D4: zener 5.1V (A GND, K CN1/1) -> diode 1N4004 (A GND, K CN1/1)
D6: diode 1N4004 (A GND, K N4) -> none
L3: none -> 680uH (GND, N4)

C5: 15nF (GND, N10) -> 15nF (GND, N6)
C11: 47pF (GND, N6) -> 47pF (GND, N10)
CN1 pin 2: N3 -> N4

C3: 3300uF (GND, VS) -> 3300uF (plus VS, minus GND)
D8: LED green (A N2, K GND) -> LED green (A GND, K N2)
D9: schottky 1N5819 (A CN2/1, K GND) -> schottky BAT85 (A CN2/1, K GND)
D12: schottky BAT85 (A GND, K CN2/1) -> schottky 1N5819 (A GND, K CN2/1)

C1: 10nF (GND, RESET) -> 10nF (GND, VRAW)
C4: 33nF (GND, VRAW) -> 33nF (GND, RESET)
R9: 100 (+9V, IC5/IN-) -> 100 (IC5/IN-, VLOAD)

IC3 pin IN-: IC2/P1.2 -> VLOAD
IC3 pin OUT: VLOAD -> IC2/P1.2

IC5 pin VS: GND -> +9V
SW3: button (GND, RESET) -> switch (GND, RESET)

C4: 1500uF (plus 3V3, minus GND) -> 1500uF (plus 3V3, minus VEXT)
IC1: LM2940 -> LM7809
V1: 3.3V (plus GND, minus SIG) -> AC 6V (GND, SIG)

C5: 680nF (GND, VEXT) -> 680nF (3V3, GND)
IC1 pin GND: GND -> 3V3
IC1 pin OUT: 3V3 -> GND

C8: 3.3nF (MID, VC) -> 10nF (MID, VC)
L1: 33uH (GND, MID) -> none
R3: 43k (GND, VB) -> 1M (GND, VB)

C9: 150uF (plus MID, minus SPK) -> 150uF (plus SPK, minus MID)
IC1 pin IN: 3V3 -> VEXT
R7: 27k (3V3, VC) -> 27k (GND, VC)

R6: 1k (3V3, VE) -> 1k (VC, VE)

::::

Exercise goal: Repeat exactly the lines above from the line that contains "IC5 pin VS: GND -> +9V" through the end. Include both of these ends; leave out everything else.

Exercise response:
IC5 pin VS: GND -> +9V
SW3: button (GND, RESET) -> switch (GND, RESET)

C4: 1500uF (plus 3V3, minus GND) -> 1500uF (plus 3V3, minus VEXT)
IC1: LM2940 -> LM7809
V1: 3.3V (plus GND, minus SIG) -> AC 6V (GND, SIG)

C5: 680nF (GND, VEXT) -> 680nF (3V3, GND)
IC1 pin GND: GND -> 3V3
IC1 pin OUT: 3V3 -> GND

C8: 3.3nF (MID, VC) -> 10nF (MID, VC)
L1: 33uH (GND, MID) -> none
R3: 43k (GND, VB) -> 1M (GND, VB)

C9: 150uF (plus MID, minus SPK) -> 150uF (plus SPK, minus MID)
IC1 pin IN: 3V3 -> VEXT
R7: 27k (3V3, VC) -> 27k (GND, VC)

R6: 1k (3V3, VE) -> 1k (VC, VE)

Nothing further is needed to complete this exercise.